Could you copy each line of the listing below that has the word "none"?

·····

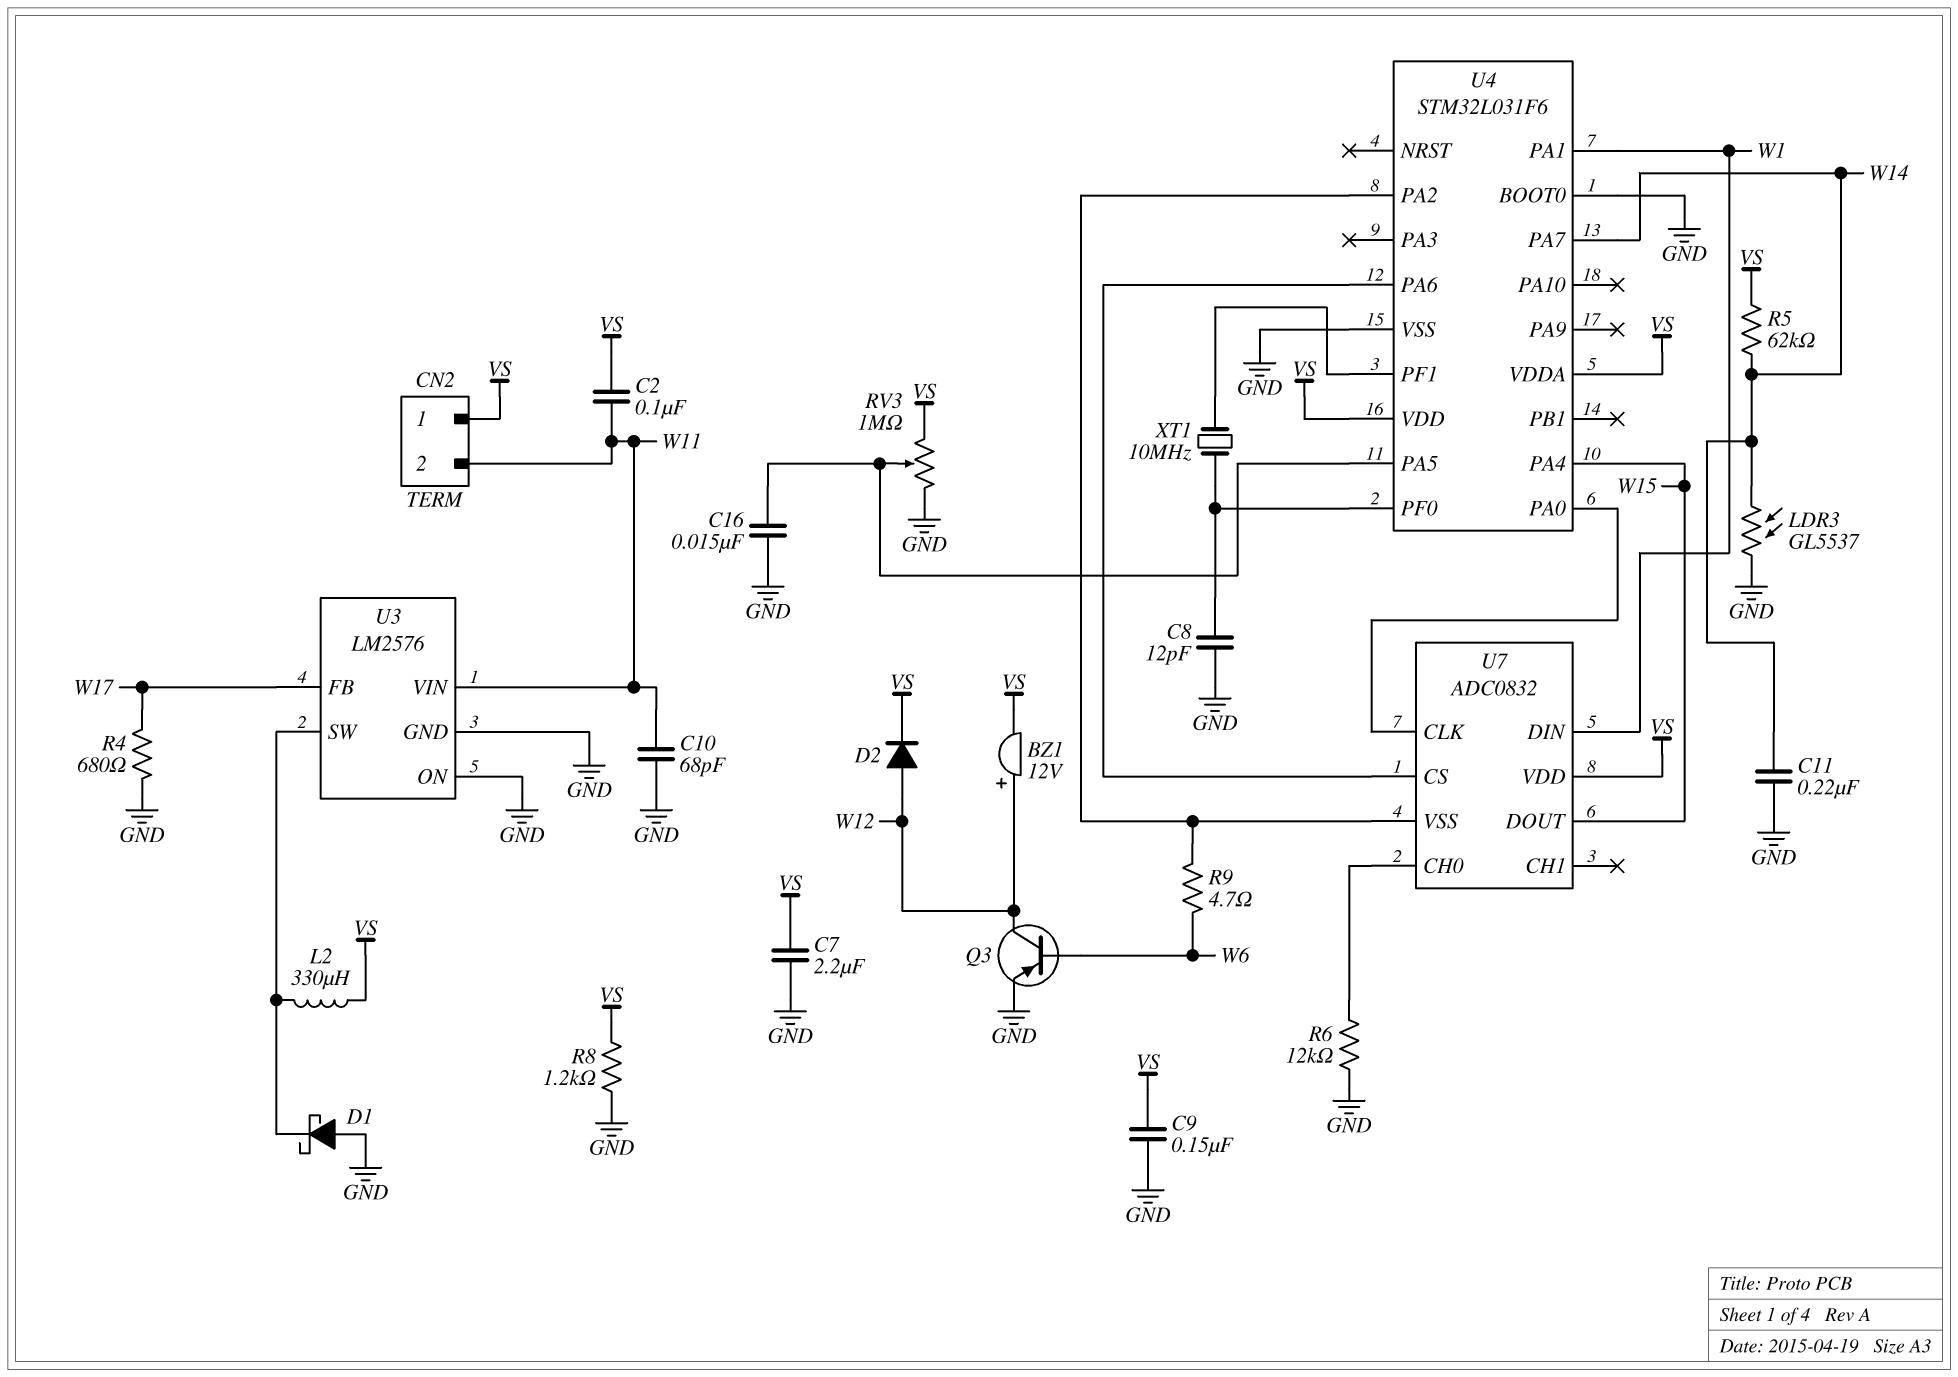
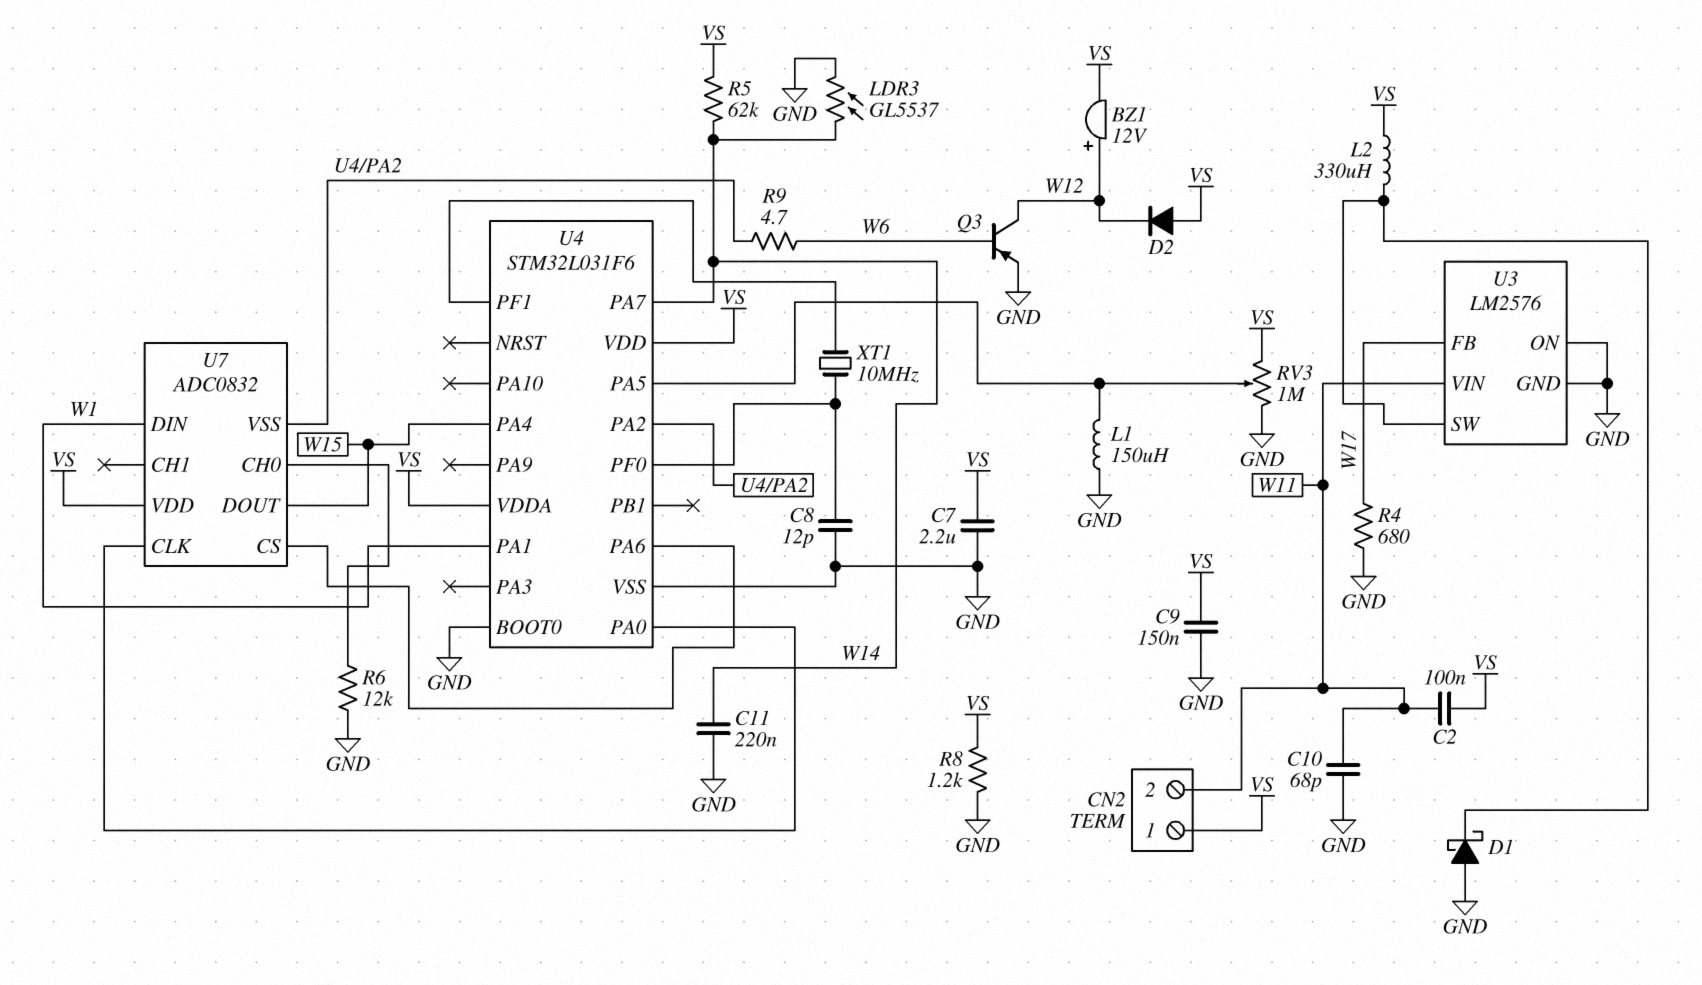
C16: 15nF (GND, U4/PA5) -> none
D2: diode (A W12, K VS) -> diode (A VS, K W12)
L1: none -> 150uH (GND, U4/PA5)

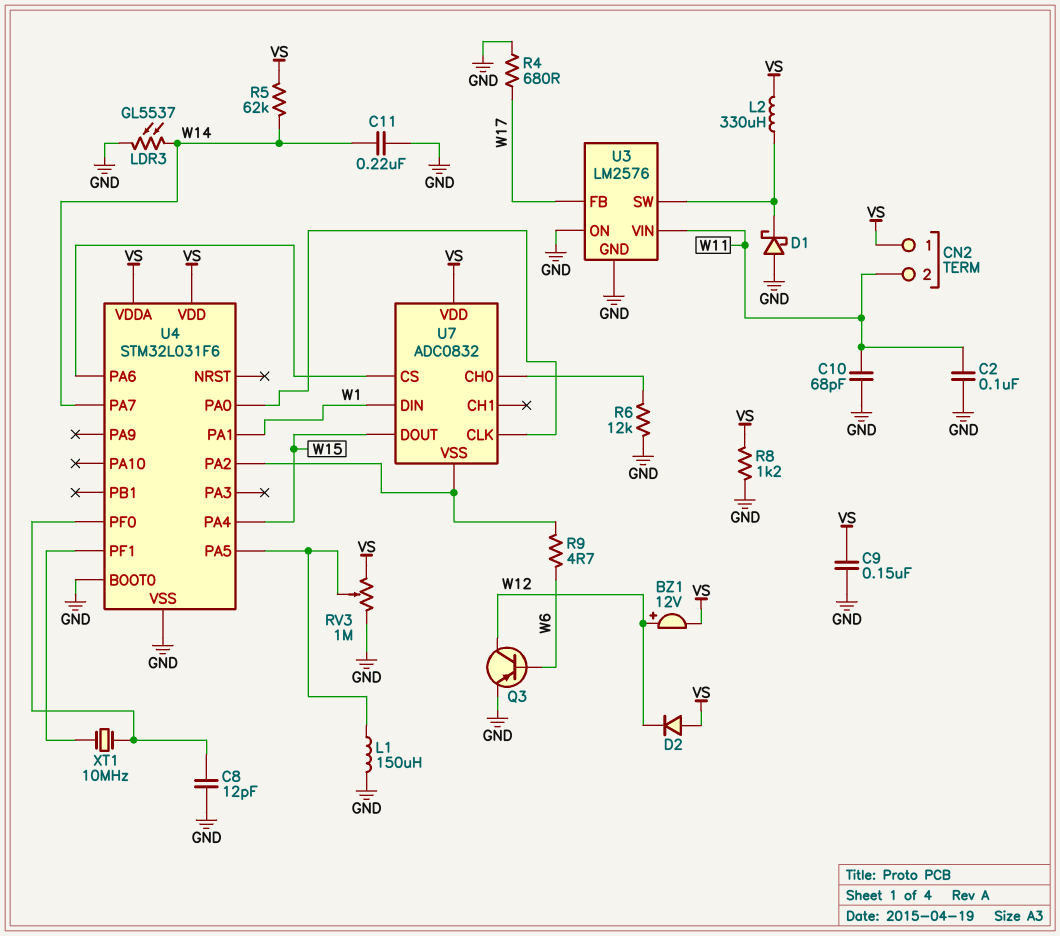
C2: 100nF (VS, W11) -> 100nF (GND, W11)
C7: 2.2uF (GND, VS) -> none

·····

- _Task response_
C16: 15nF (GND, U4/PA5) -> none
L1: none -> 150uH (GND, U4/PA5)
C7: 2.2uF (GND, VS) -> none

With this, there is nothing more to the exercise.